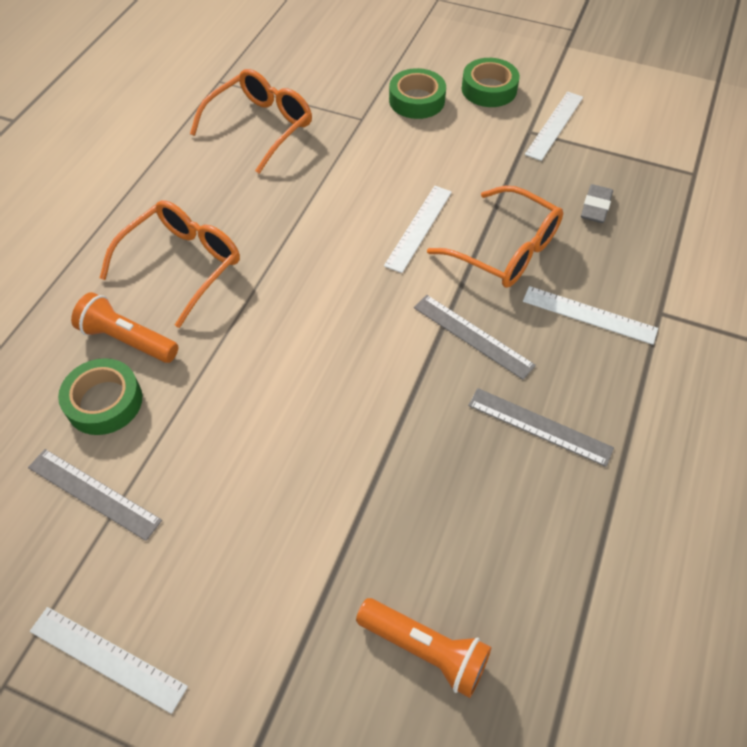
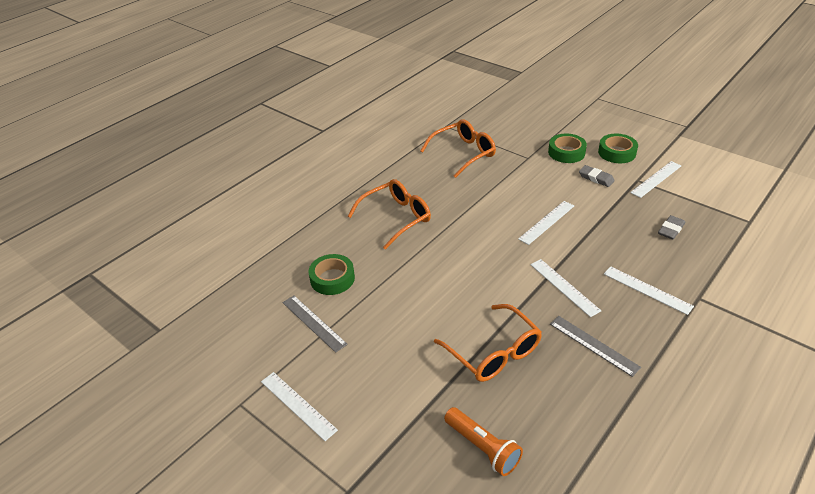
camera: 20 degrees right, 15 degrees down
orange flashlight [71,292,178,363] -> none
grey ruler [414,295,536,380] -> white ruler [530,259,601,317]
orange glasses [427,186,563,288] -> orange glasses moved to [434,304,542,382]
none -> grey eraser [579,165,615,187]

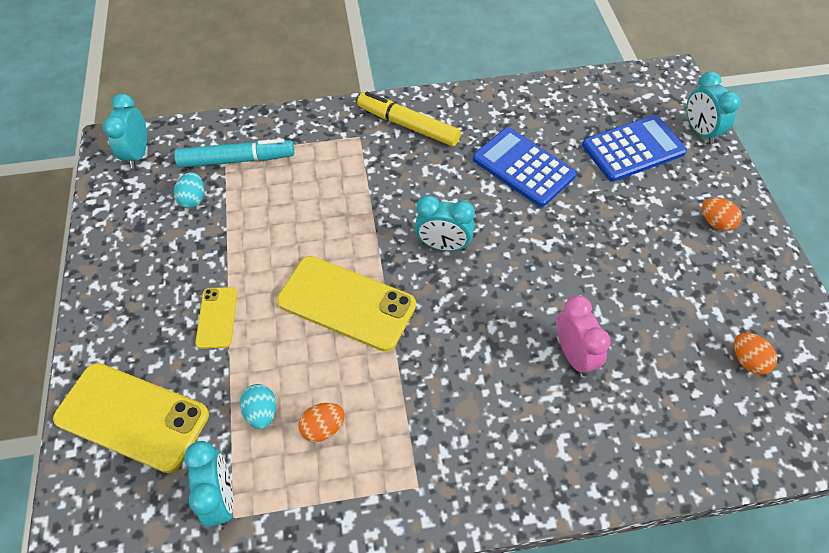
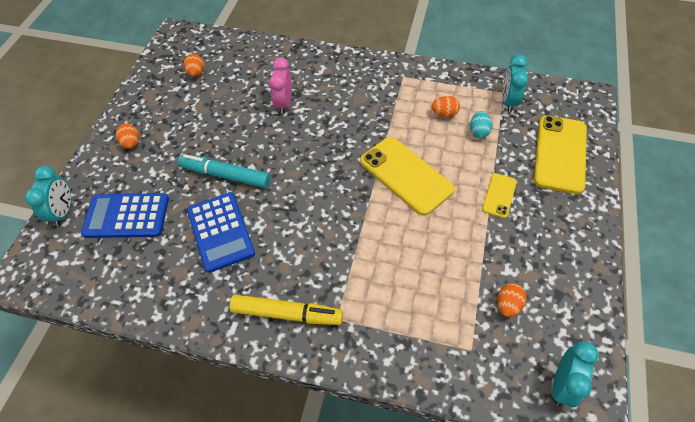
camera: 155 degrees left, 0 degrees up
yellow phone [53,363,209,473] -> yellow phone turned 60 degrees clockwise [534,115,587,194]
turquoise marker [174,139,294,168] -> turquoise marker moved to [178,154,270,188]
turquoise egg [174,172,204,208] -> orange egg [497,283,526,317]
yellow marker [357,92,461,146] -> yellow marker turned 45 degrees counterclockwise [230,295,343,325]
turquoise clock [415,195,475,251] -> none

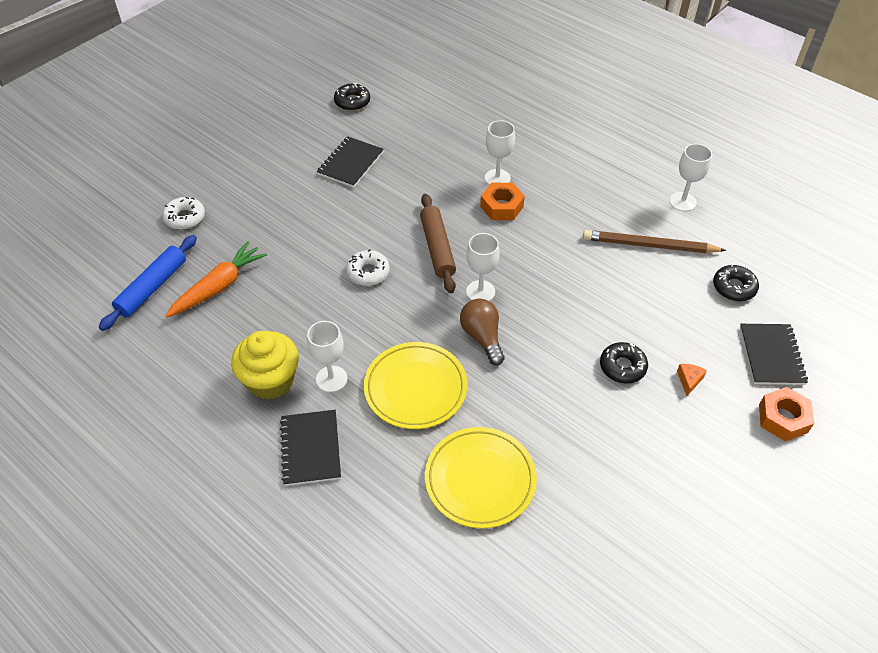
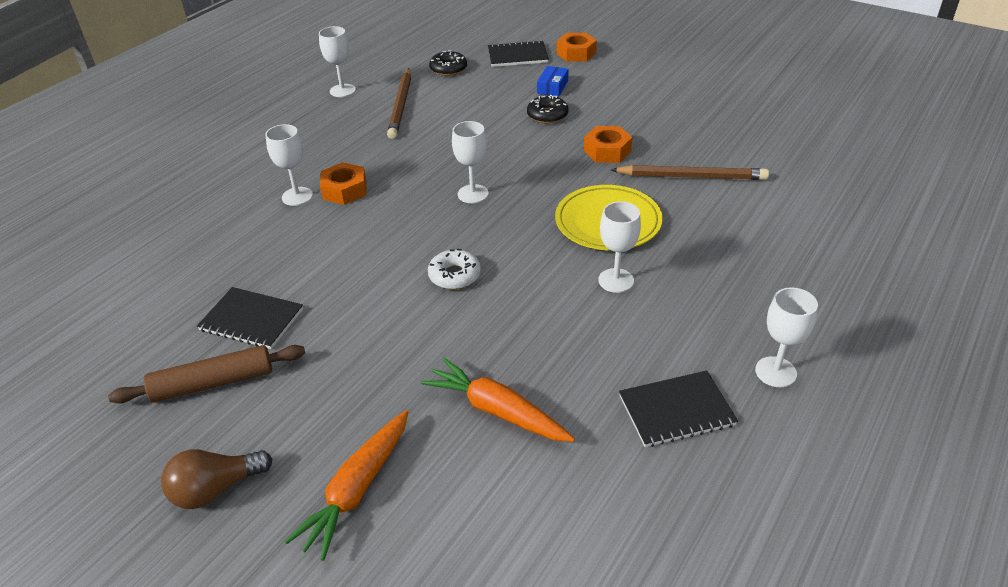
camera: 95 degrees left, 10 degrees down
blue rolling pin [99,235,197,331] -> none
white donut [162,197,205,230] -> orange carrot [285,410,408,561]
yellow cupcake [231,331,299,399] -> none
black notebook [280,410,341,486] -> black notebook moved to [619,370,738,447]
black donut [334,83,370,111] -> none
brown rolling pin [420,194,456,293] -> brown rolling pin moved to [108,345,305,404]
yellow plate [425,427,537,529] -> brown pencil [611,165,769,180]
brown light bulb [460,298,505,365] -> brown light bulb moved to [161,449,272,509]
orange cheese [677,364,707,396] -> blue box [537,66,568,97]
none -> orange nut [584,126,632,163]
none -> white goblet [755,287,818,387]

● **HOW TO COMPLETE THIS TASK**
Give the data again word for word, without images.

● **OUTPUT**
camera: 20 degrees right, 15 degrees down
orange flashlight [71,292,178,363] -> none
grey ruler [414,295,536,380] -> white ruler [530,259,601,317]
orange glasses [427,186,563,288] -> orange glasses moved to [434,304,542,382]
none -> grey eraser [579,165,615,187]

camera: 155 degrees left, 0 degrees up
yellow phone [53,363,209,473] -> yellow phone turned 60 degrees clockwise [534,115,587,194]
turquoise marker [174,139,294,168] -> turquoise marker moved to [178,154,270,188]
turquoise egg [174,172,204,208] -> orange egg [497,283,526,317]
yellow marker [357,92,461,146] -> yellow marker turned 45 degrees counterclockwise [230,295,343,325]
turquoise clock [415,195,475,251] -> none

camera: 95 degrees left, 10 degrees down
blue rolling pin [99,235,197,331] -> none
white donut [162,197,205,230] -> orange carrot [285,410,408,561]
yellow cupcake [231,331,299,399] -> none
black notebook [280,410,341,486] -> black notebook moved to [619,370,738,447]
black donut [334,83,370,111] -> none
brown rolling pin [420,194,456,293] -> brown rolling pin moved to [108,345,305,404]
yellow plate [425,427,537,529] -> brown pencil [611,165,769,180]
brown light bulb [460,298,505,365] -> brown light bulb moved to [161,449,272,509]
orange cheese [677,364,707,396] -> blue box [537,66,568,97]
none -> orange nut [584,126,632,163]
none -> white goblet [755,287,818,387]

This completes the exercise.